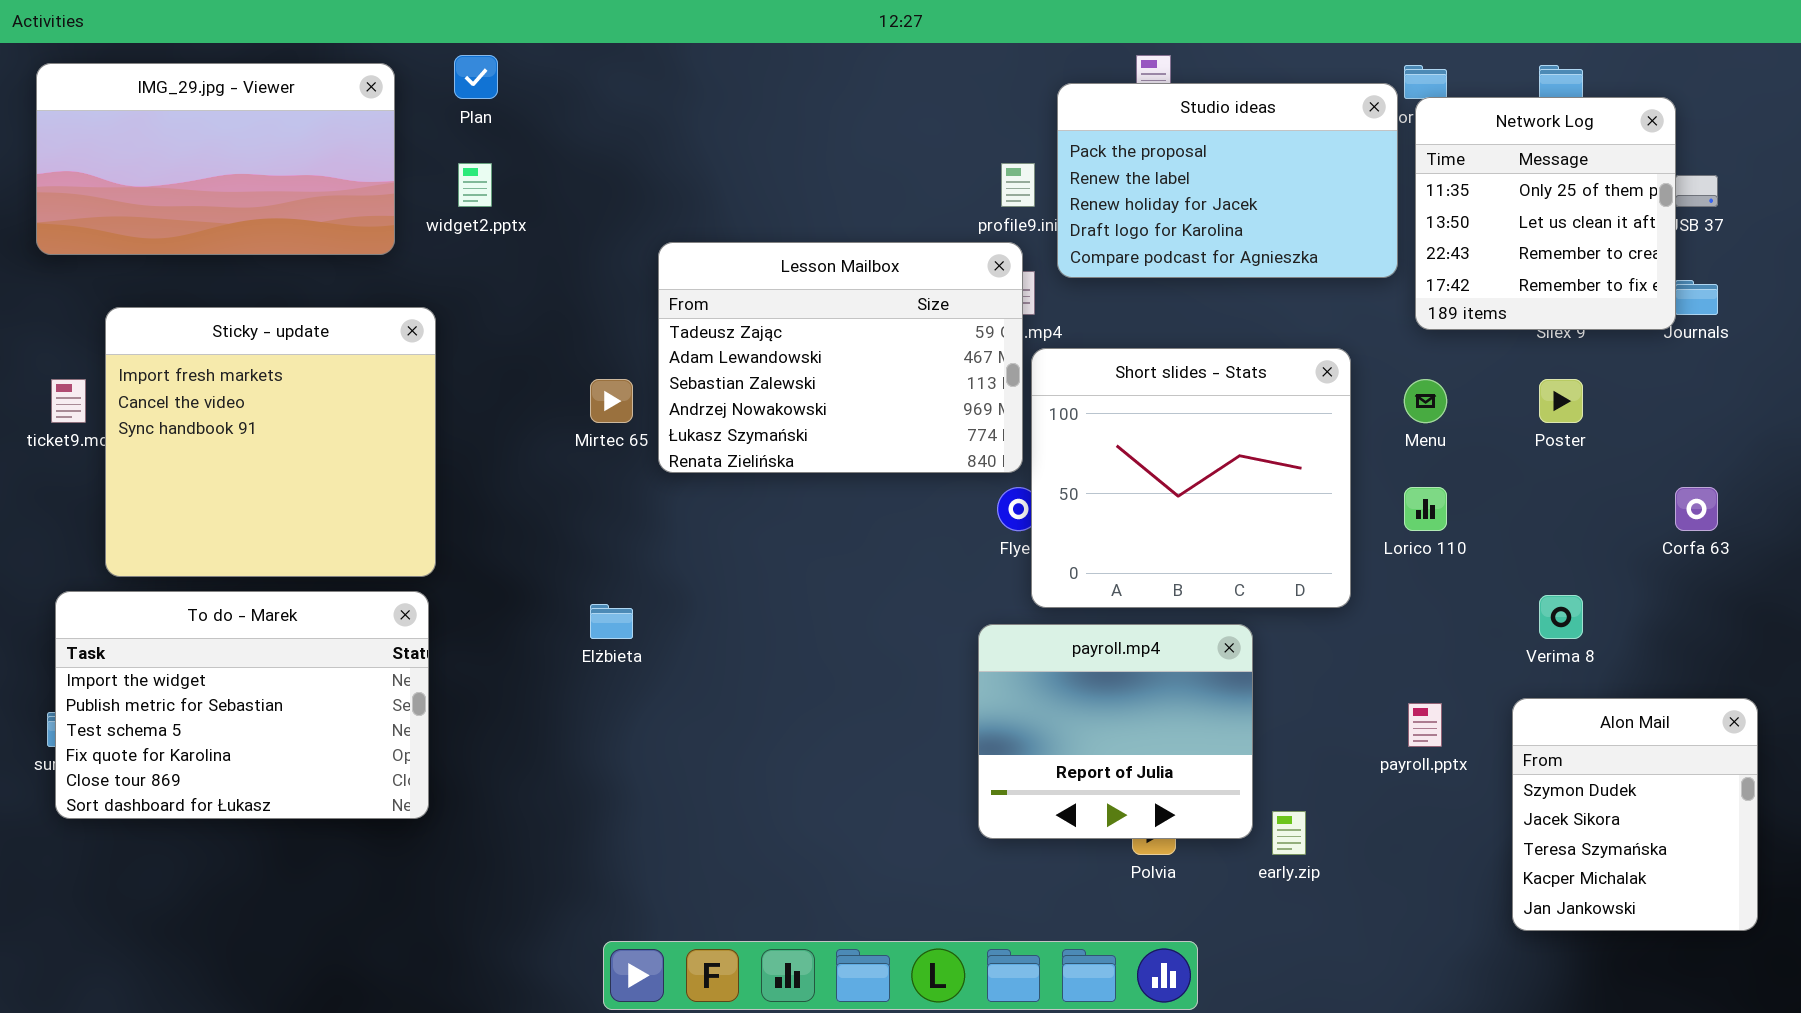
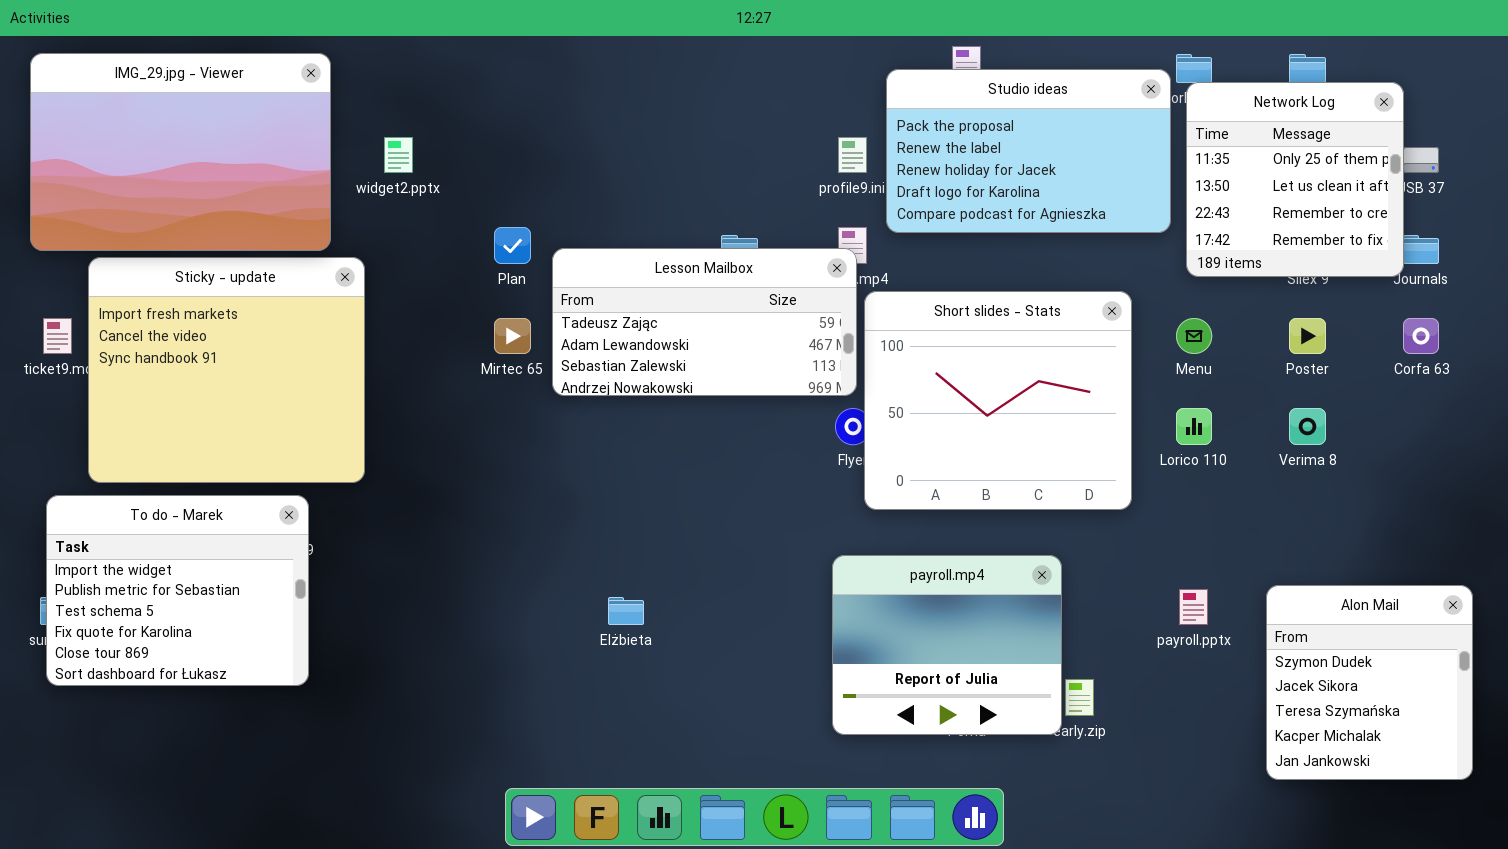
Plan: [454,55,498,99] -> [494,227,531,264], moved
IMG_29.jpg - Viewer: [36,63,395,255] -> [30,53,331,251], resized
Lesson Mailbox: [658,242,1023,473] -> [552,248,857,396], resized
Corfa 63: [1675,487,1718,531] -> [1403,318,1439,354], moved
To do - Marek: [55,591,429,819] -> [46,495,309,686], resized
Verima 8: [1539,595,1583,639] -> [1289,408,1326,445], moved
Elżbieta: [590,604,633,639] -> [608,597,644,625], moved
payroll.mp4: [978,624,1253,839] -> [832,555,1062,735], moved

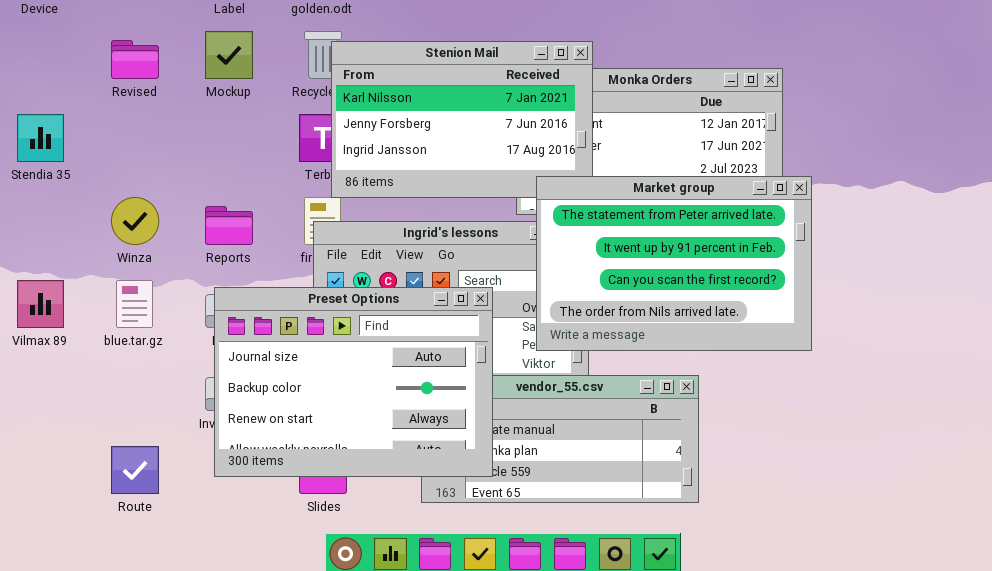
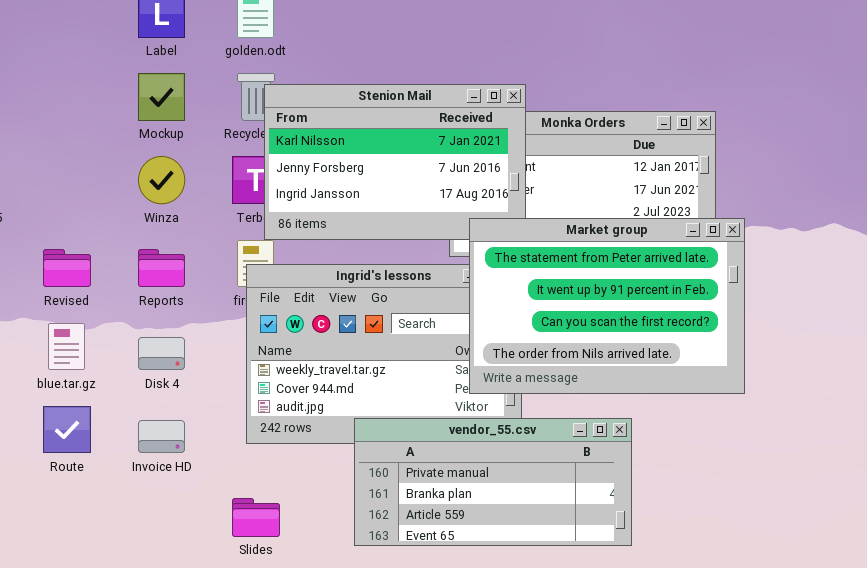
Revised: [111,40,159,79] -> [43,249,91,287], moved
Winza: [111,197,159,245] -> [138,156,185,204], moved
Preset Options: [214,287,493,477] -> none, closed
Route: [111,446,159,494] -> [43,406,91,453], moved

--- TASK INSTRUCTIONS ---
The answer should be one number: how many lines of the data above contain "moved".

--- COMPLETED EXERCISE ---
8